**Problem description**
Quote all lines below exactly. Images stay out.

**Scene difference descriptions**
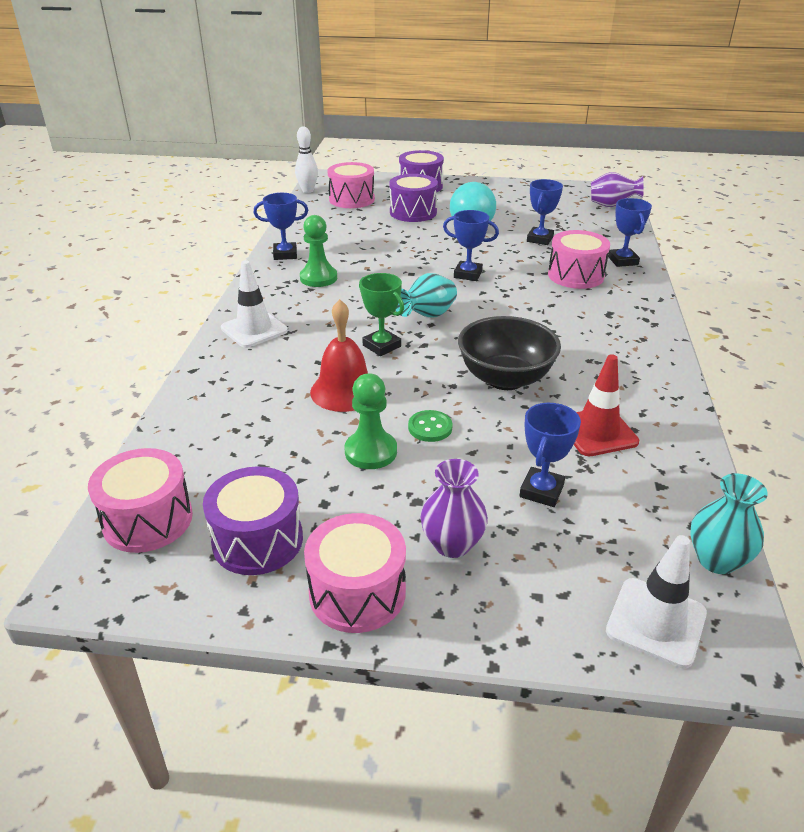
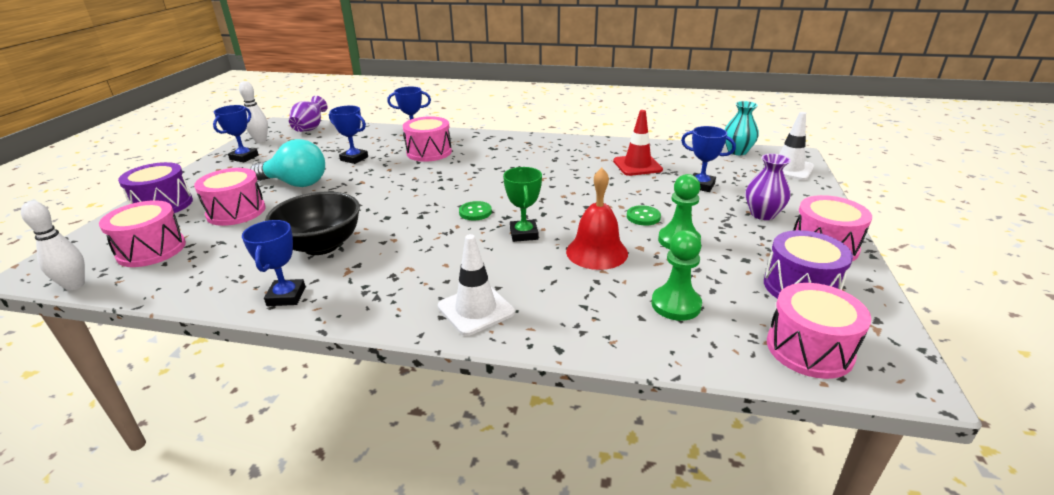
camera: 85 degrees left, 5 degrees down
(318, 278) = (368, 270): green pawn -> green pawn (676, 305)
(381, 346) = (524, 234): green trophy -> green trophy turned 60 degrees counterclockwise
(413, 212) = (236, 212): purple drum -> pink drum
(427, 316) = (475, 212): turquoise vase -> green button
(468, 274) = (404, 191): blue trophy -> blue trophy (244, 157)
(505, 379) = (577, 187): black bowl -> black bowl (321, 245)
(566, 191) = (260, 140): none -> white bowling pin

**The completed task**
camera: 85 degrees left, 5 degrees down
(318, 278) = (368, 270): green pawn -> green pawn (676, 305)
(381, 346) = (524, 234): green trophy -> green trophy turned 60 degrees counterclockwise
(413, 212) = (236, 212): purple drum -> pink drum
(427, 316) = (475, 212): turquoise vase -> green button
(468, 274) = (404, 191): blue trophy -> blue trophy (244, 157)
(505, 379) = (577, 187): black bowl -> black bowl (321, 245)
(566, 191) = (260, 140): none -> white bowling pin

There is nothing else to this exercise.